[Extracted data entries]
....
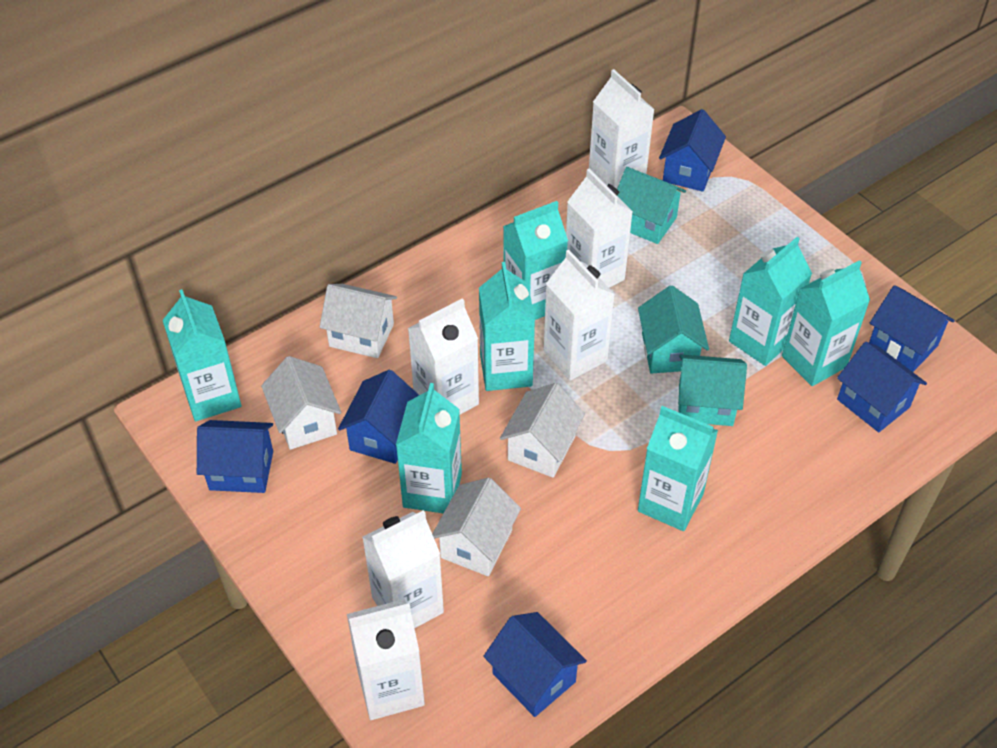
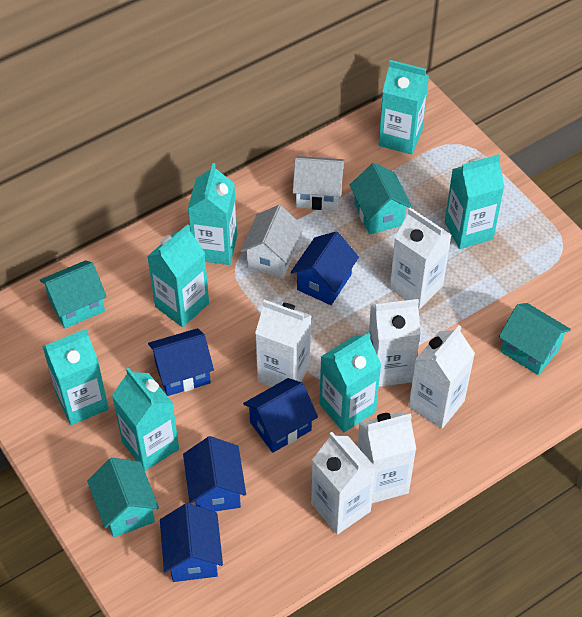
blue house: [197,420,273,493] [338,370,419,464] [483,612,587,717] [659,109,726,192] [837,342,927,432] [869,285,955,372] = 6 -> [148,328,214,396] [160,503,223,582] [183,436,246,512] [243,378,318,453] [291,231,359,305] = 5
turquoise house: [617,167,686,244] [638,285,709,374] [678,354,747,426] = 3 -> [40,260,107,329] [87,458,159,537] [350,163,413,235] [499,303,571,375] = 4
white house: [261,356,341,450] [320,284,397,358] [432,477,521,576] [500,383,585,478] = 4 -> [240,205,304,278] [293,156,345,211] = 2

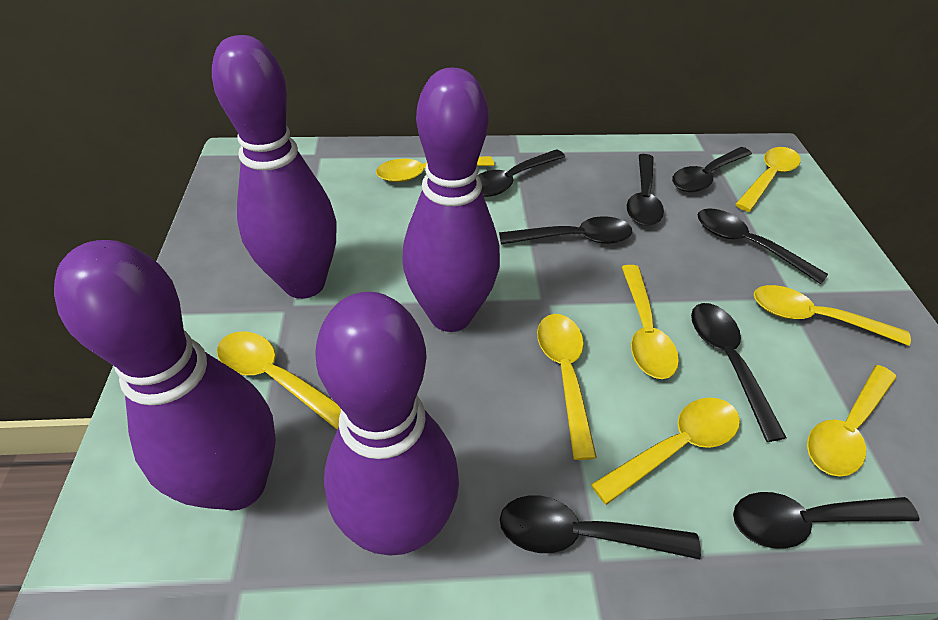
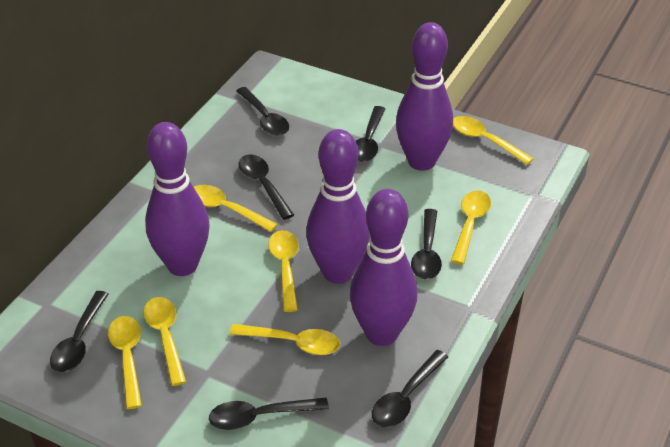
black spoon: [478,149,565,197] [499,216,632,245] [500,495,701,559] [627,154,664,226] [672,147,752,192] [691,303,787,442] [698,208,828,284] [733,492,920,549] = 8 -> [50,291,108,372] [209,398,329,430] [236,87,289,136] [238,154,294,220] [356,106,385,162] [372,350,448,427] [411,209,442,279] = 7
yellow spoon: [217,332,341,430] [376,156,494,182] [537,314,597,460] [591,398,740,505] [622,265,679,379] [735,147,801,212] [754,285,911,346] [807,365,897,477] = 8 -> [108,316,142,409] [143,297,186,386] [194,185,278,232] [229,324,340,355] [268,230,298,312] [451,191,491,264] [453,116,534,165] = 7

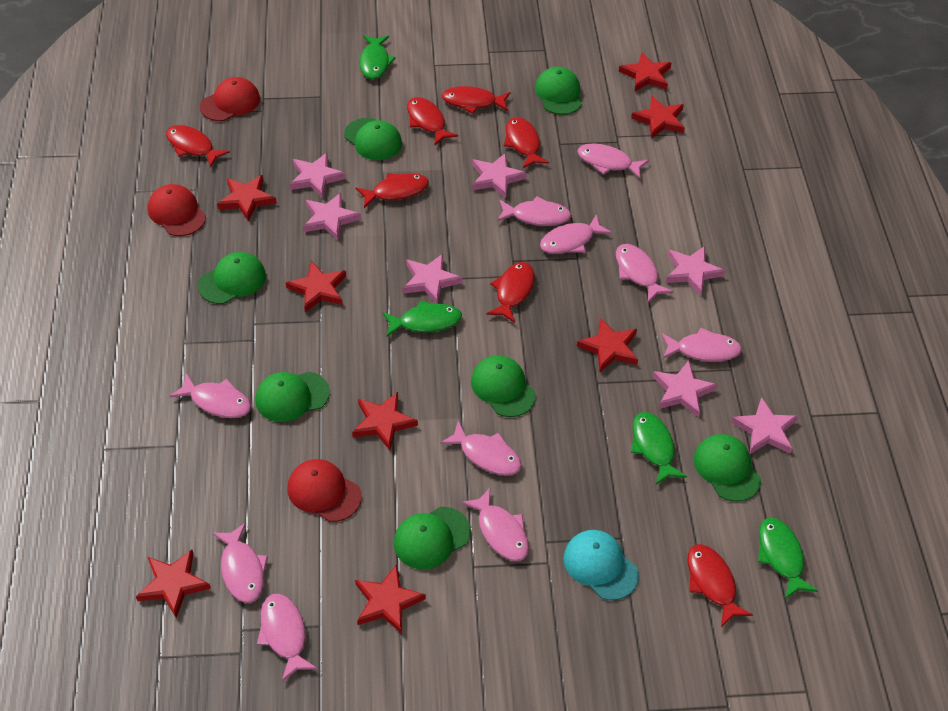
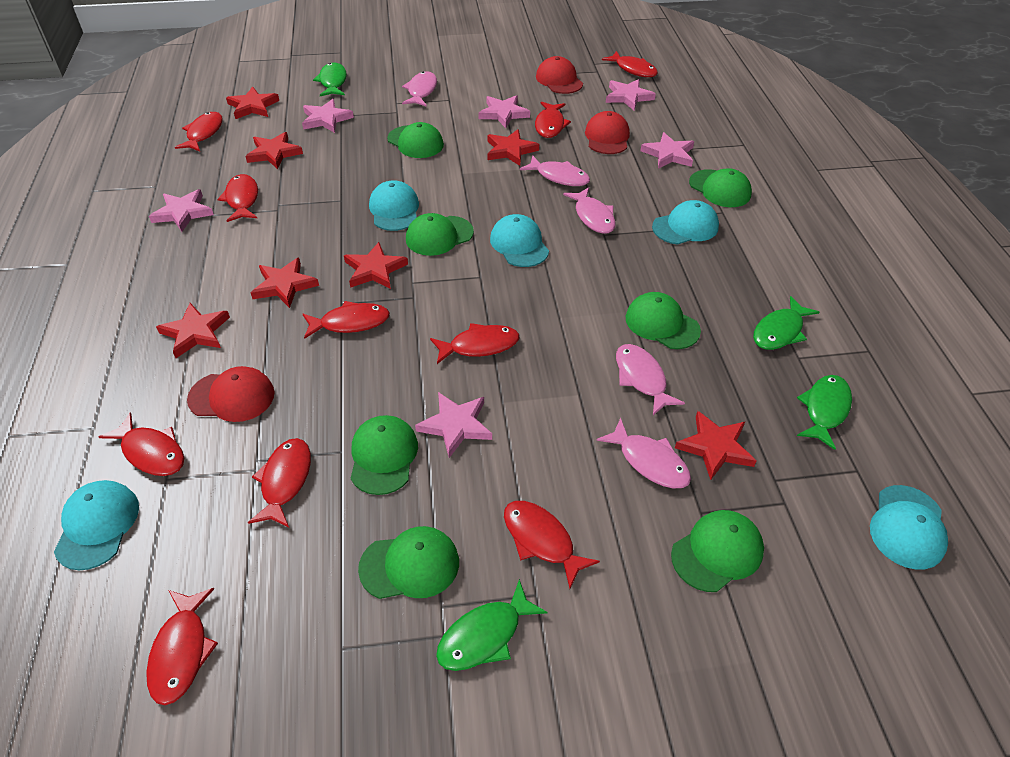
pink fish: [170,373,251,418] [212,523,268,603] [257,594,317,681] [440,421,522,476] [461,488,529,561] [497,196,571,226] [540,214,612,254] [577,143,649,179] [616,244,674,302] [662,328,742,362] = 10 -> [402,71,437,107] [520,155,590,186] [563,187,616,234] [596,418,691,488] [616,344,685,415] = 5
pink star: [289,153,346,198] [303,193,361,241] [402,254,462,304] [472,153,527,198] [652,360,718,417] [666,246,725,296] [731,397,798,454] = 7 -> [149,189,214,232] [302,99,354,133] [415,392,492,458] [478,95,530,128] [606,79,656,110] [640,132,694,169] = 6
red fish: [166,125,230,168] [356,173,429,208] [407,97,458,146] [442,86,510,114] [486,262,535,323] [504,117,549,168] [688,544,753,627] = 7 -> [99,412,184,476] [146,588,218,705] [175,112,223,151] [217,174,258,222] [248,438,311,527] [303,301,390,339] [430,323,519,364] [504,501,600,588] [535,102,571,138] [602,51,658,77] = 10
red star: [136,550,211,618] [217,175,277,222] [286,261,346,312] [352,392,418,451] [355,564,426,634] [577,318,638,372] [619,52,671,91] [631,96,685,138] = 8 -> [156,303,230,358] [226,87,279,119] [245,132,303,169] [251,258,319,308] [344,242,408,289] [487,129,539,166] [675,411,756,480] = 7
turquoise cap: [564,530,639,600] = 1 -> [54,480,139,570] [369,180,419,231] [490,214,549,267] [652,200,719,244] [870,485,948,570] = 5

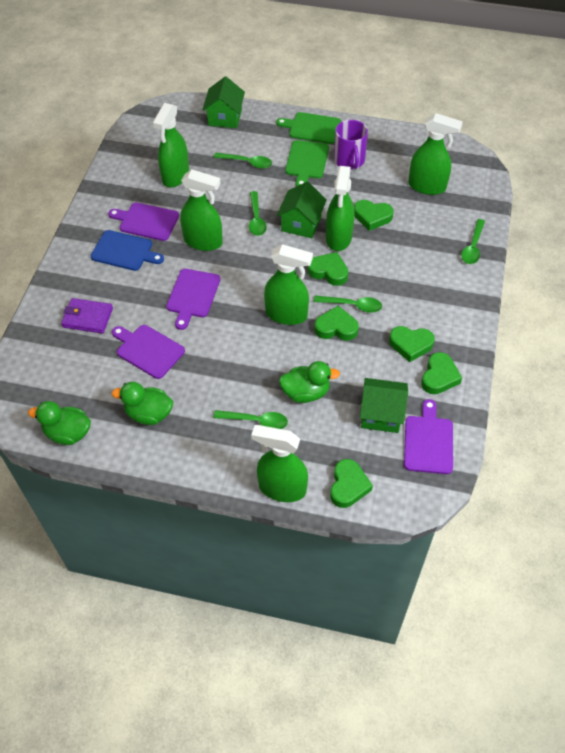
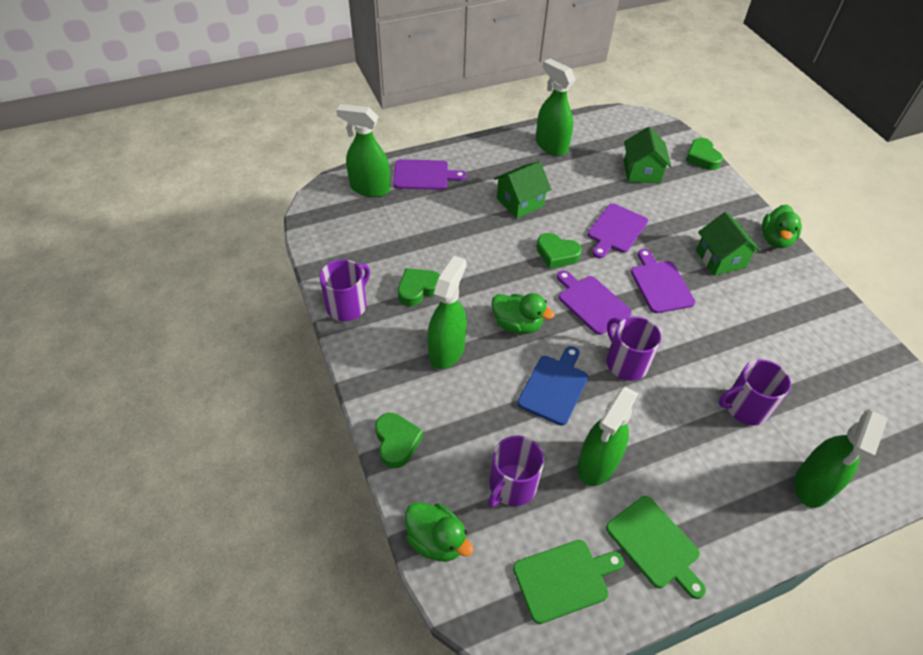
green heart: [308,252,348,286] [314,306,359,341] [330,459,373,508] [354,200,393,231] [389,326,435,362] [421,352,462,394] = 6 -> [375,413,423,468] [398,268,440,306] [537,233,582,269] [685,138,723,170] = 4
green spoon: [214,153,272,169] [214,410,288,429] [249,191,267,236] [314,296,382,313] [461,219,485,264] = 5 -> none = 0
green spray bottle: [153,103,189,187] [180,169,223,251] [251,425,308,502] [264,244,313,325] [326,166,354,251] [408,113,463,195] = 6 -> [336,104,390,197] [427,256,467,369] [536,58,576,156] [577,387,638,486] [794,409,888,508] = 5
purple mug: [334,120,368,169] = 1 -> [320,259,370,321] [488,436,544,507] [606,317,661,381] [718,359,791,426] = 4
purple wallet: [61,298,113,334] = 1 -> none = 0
....
= Written task =
Where a line of the records has the string "none", return that line.

= Written reply =
green spoon: [214,153,272,169] [214,410,288,429] [249,191,267,236] [314,296,382,313] [461,219,485,264] = 5 -> none = 0
purple wallet: [61,298,113,334] = 1 -> none = 0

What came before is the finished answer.